Action item: From the entries below, gather every line containing the string "none".

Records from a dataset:
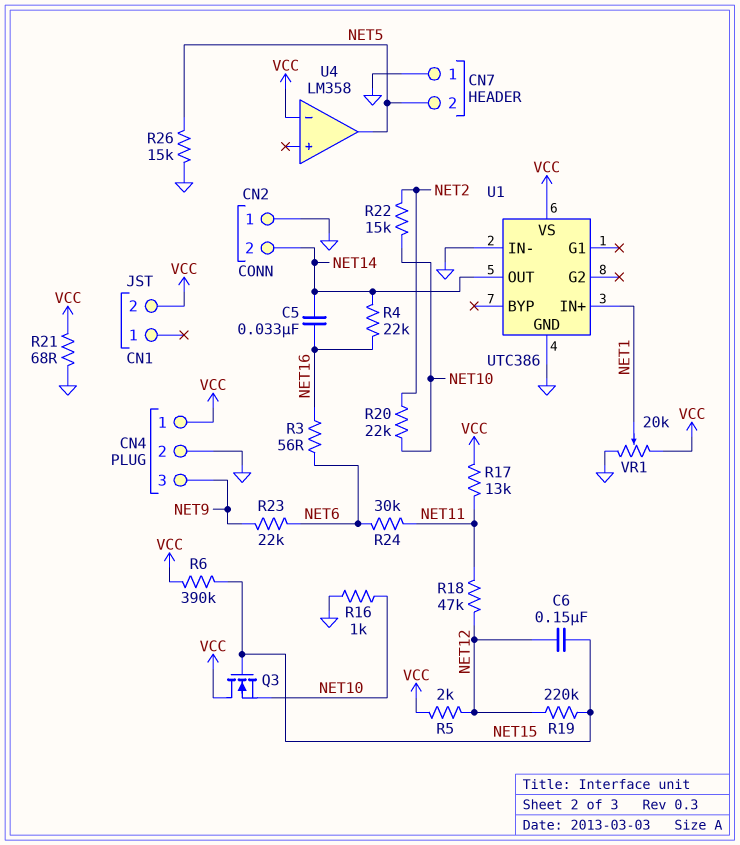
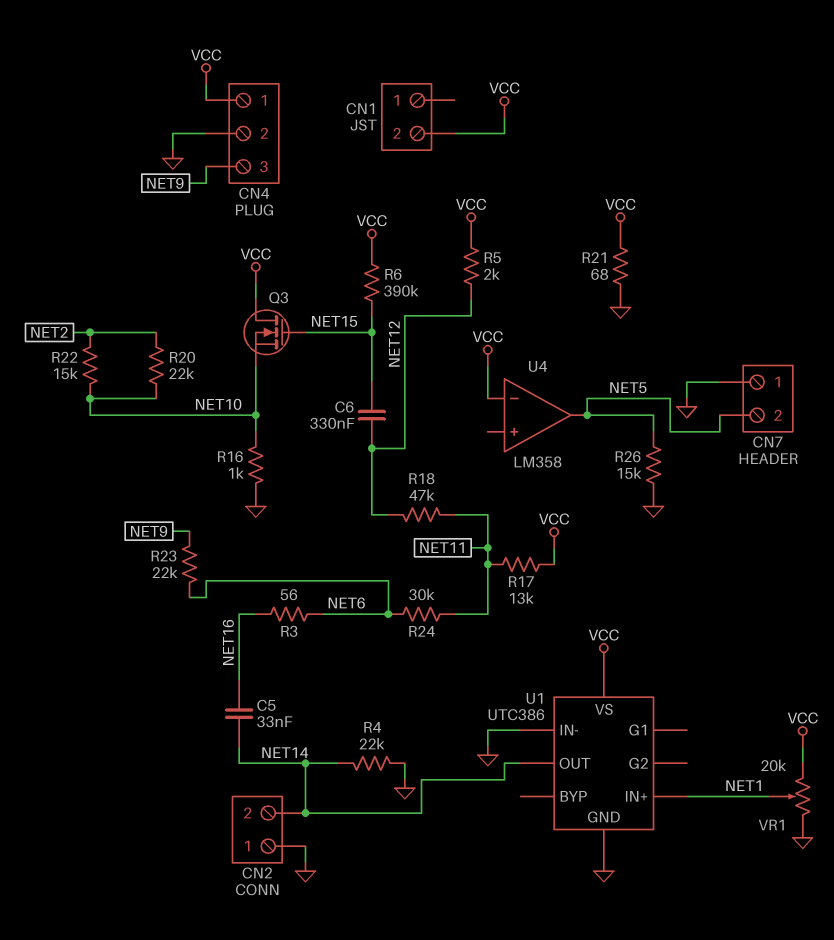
C6: 150nF (NET12, NET15) -> 330nF (NET12, NET15)
R4: 22k (NET14, NET16) -> 22k (GND, NET14)
R19: 220k (NET12, NET15) -> none

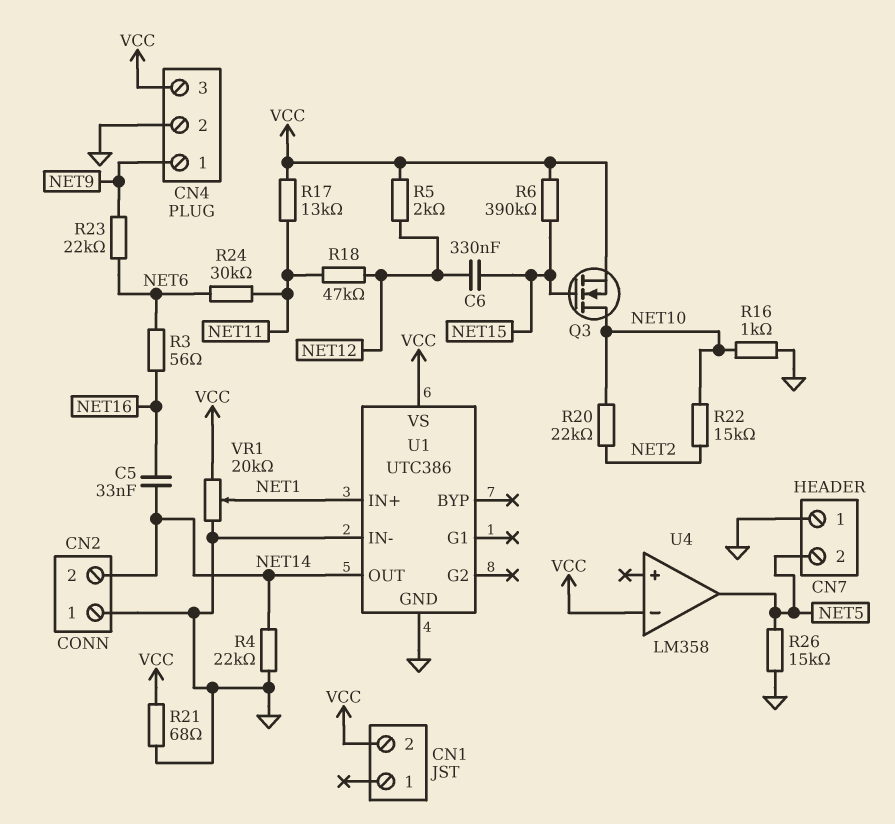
CN4 pin 1: VCC -> NET9
CN4 pin 3: NET9 -> VCC
Q3: NMOS (G NET15, D VCC, S NET10) -> NMOS (G NET15, D NET10, S VCC)

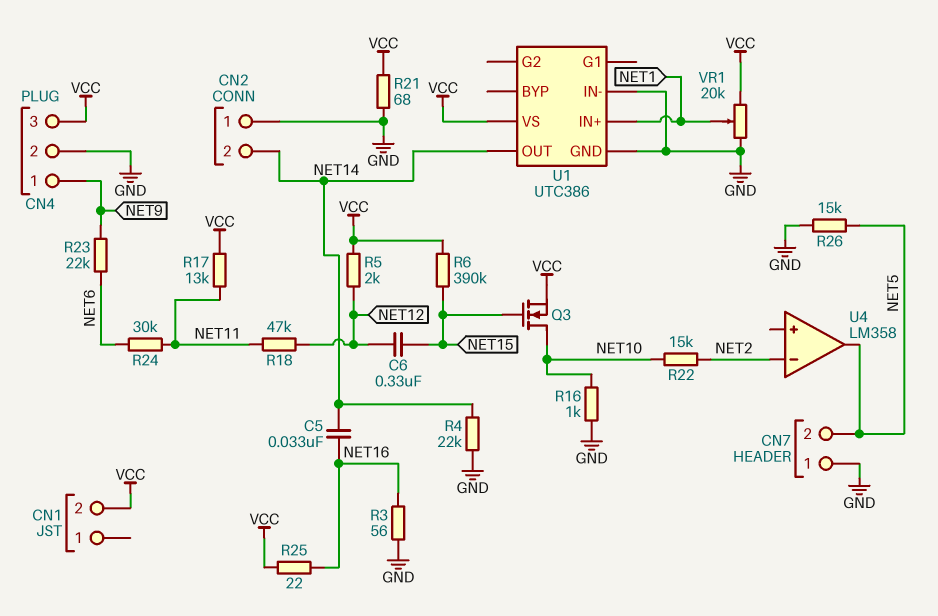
R3: 56 (NET6, NET16) -> 56 (GND, NET16)
R20: 22k (NET2, NET10) -> none
R25: none -> 22 (NET16, VCC)
U4 pin in-: VCC -> NET2

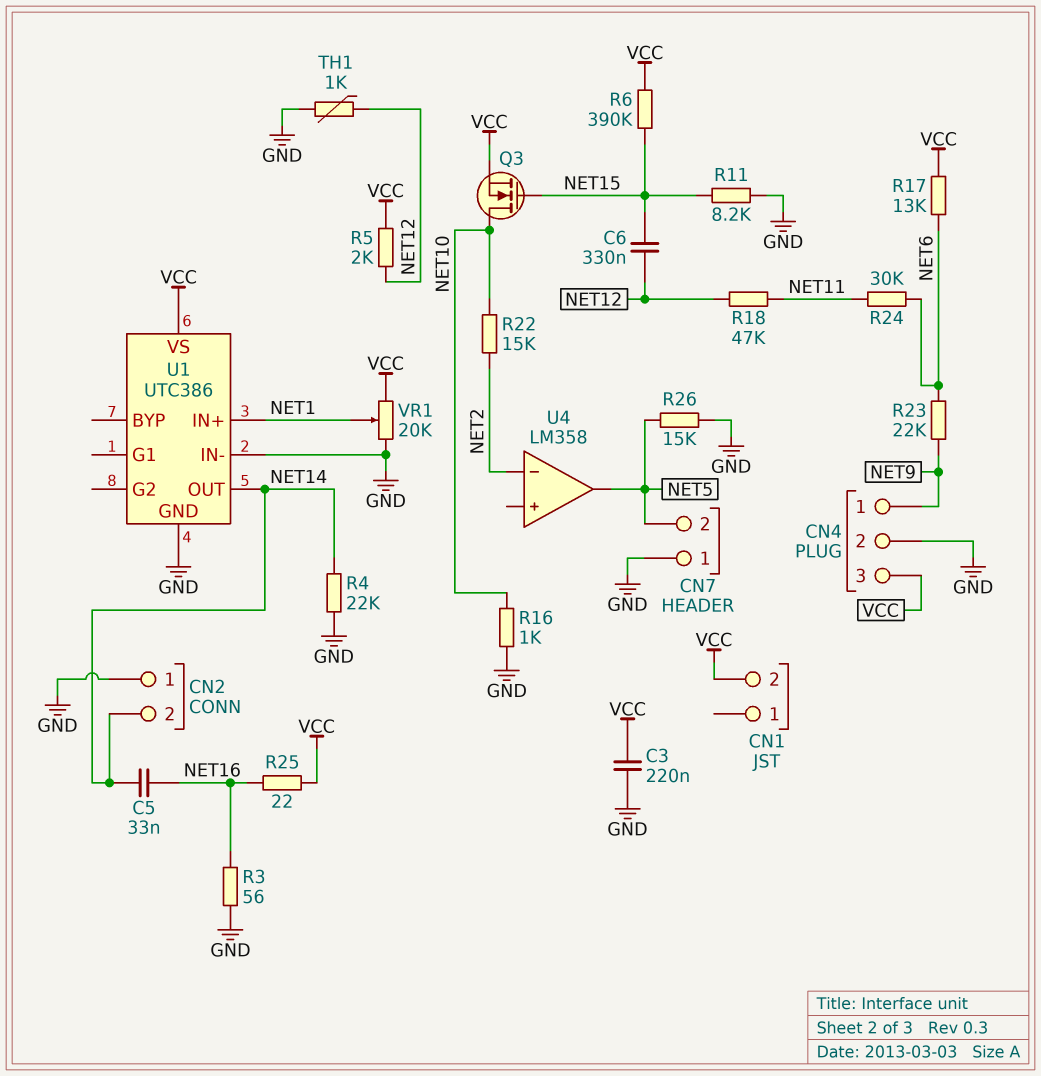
C3: none -> 220nF (GND, VCC)
R11: none -> 8.2k (GND, NET15)
R17: 13k (NET11, VCC) -> 13k (NET6, VCC)
R21: 68 (GND, VCC) -> none
TH1: none -> 1k (GND, NET12)

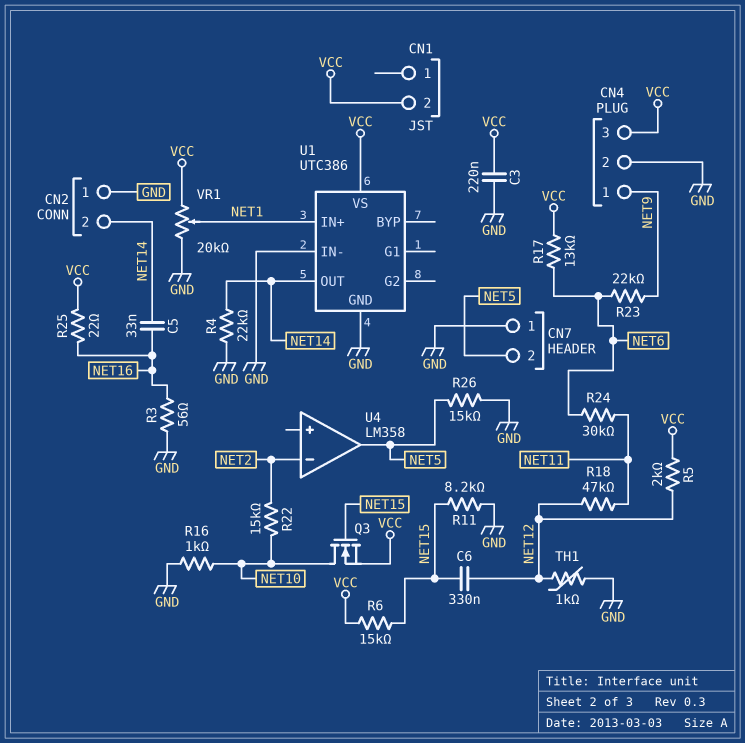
R6: 390k (NET15, VCC) -> 15k (NET15, VCC)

Answer box:
R19: 220k (NET12, NET15) -> none
R20: 22k (NET2, NET10) -> none
R25: none -> 22 (NET16, VCC)
C3: none -> 220nF (GND, VCC)
R11: none -> 8.2k (GND, NET15)
R21: 68 (GND, VCC) -> none
TH1: none -> 1k (GND, NET12)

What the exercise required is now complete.